- Exercise task
Reproduce every row below word for word, keeping each line, symbol, and space unchanged.

--- Rows ---

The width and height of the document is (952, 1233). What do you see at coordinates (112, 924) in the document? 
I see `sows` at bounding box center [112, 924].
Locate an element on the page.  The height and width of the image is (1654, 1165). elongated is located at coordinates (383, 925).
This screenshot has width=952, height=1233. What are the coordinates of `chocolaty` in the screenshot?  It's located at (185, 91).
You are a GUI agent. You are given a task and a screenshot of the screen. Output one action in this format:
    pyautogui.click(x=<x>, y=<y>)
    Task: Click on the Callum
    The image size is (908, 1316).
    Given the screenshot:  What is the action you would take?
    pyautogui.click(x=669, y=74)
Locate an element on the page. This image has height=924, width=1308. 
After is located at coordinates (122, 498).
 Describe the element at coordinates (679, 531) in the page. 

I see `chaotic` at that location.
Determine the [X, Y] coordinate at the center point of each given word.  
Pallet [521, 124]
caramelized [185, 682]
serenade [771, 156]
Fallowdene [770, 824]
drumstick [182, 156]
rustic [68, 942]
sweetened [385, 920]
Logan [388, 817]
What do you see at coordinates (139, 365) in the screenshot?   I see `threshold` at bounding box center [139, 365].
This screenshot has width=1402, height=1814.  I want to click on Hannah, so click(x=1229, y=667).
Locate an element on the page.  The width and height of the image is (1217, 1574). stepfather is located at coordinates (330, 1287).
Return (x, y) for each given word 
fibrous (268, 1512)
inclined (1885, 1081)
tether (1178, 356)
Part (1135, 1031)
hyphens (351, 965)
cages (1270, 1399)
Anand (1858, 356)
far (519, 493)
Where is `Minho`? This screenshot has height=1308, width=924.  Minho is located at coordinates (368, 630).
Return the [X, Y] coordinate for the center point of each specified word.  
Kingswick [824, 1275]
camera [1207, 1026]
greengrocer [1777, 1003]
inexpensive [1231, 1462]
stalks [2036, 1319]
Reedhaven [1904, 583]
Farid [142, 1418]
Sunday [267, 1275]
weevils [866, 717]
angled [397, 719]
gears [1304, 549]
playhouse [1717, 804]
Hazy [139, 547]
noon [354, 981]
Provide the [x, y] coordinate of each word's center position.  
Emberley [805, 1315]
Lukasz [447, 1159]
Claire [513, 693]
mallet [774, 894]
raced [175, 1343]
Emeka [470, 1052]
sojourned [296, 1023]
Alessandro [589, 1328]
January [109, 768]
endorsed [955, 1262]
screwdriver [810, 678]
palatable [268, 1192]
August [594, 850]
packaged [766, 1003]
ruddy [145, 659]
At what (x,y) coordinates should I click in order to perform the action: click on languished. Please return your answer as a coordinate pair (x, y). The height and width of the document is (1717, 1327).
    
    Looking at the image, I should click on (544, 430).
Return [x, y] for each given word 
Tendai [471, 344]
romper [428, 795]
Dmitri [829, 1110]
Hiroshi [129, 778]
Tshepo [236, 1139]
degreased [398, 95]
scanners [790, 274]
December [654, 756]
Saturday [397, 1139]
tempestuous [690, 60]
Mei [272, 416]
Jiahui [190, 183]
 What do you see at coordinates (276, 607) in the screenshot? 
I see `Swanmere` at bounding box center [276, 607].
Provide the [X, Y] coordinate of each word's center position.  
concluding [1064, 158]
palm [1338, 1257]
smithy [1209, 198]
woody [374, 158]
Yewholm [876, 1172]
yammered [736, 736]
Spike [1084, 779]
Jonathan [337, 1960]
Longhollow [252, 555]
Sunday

---

- Written reply
The width and height of the document is (952, 1233). What do you see at coordinates (112, 924) in the document? 
I see `sows` at bounding box center [112, 924].
Locate an element on the page.  The height and width of the image is (1654, 1165). elongated is located at coordinates (383, 925).
This screenshot has width=952, height=1233. What are the coordinates of `chocolaty` in the screenshot?  It's located at (185, 91).
You are a GUI agent. You are given a task and a screenshot of the screen. Output one action in this format:
    pyautogui.click(x=<x>, y=<y>)
    Task: Click on the Callum
    The image size is (908, 1316).
    Given the screenshot:  What is the action you would take?
    pyautogui.click(x=669, y=74)
Locate an element on the page. This image has height=924, width=1308. 
After is located at coordinates (122, 498).
 Describe the element at coordinates (679, 531) in the page. 

I see `chaotic` at that location.
Determine the [X, Y] coordinate at the center point of each given word.  
Pallet [521, 124]
caramelized [185, 682]
serenade [771, 156]
Fallowdene [770, 824]
drumstick [182, 156]
rustic [68, 942]
sweetened [385, 920]
Logan [388, 817]
What do you see at coordinates (139, 365) in the screenshot?   I see `threshold` at bounding box center [139, 365].
This screenshot has width=1402, height=1814.  I want to click on Hannah, so click(x=1229, y=667).
Locate an element on the page.  The width and height of the image is (1217, 1574). stepfather is located at coordinates (330, 1287).
Return (x, y) for each given word 
fibrous (268, 1512)
inclined (1885, 1081)
tether (1178, 356)
Part (1135, 1031)
hyphens (351, 965)
cages (1270, 1399)
Anand (1858, 356)
far (519, 493)
Where is `Minho`? This screenshot has height=1308, width=924.  Minho is located at coordinates (368, 630).
Return the [X, Y] coordinate for the center point of each specified word.  
Kingswick [824, 1275]
camera [1207, 1026]
greengrocer [1777, 1003]
inexpensive [1231, 1462]
stalks [2036, 1319]
Reedhaven [1904, 583]
Farid [142, 1418]
Sunday [267, 1275]
weevils [866, 717]
angled [397, 719]
gears [1304, 549]
playhouse [1717, 804]
Hazy [139, 547]
noon [354, 981]
Provide the [x, y] coordinate of each word's center position.  
Emberley [805, 1315]
Lukasz [447, 1159]
Claire [513, 693]
mallet [774, 894]
raced [175, 1343]
Emeka [470, 1052]
sojourned [296, 1023]
Alessandro [589, 1328]
January [109, 768]
endorsed [955, 1262]
screwdriver [810, 678]
palatable [268, 1192]
August [594, 850]
packaged [766, 1003]
ruddy [145, 659]
At what (x,y) coordinates should I click in order to perform the action: click on languished. Please return your answer as a coordinate pair (x, y). The height and width of the document is (1717, 1327).
    
    Looking at the image, I should click on (544, 430).
Return [x, y] for each given word 
Tendai [471, 344]
romper [428, 795]
Dmitri [829, 1110]
Hiroshi [129, 778]
Tshepo [236, 1139]
degreased [398, 95]
scanners [790, 274]
December [654, 756]
Saturday [397, 1139]
tempestuous [690, 60]
Mei [272, 416]
Jiahui [190, 183]
 What do you see at coordinates (276, 607) in the screenshot? 
I see `Swanmere` at bounding box center [276, 607].
Provide the [X, Y] coordinate of each word's center position.  
concluding [1064, 158]
palm [1338, 1257]
smithy [1209, 198]
woody [374, 158]
Yewholm [876, 1172]
yammered [736, 736]
Spike [1084, 779]
Jonathan [337, 1960]
Longhollow [252, 555]
Sunday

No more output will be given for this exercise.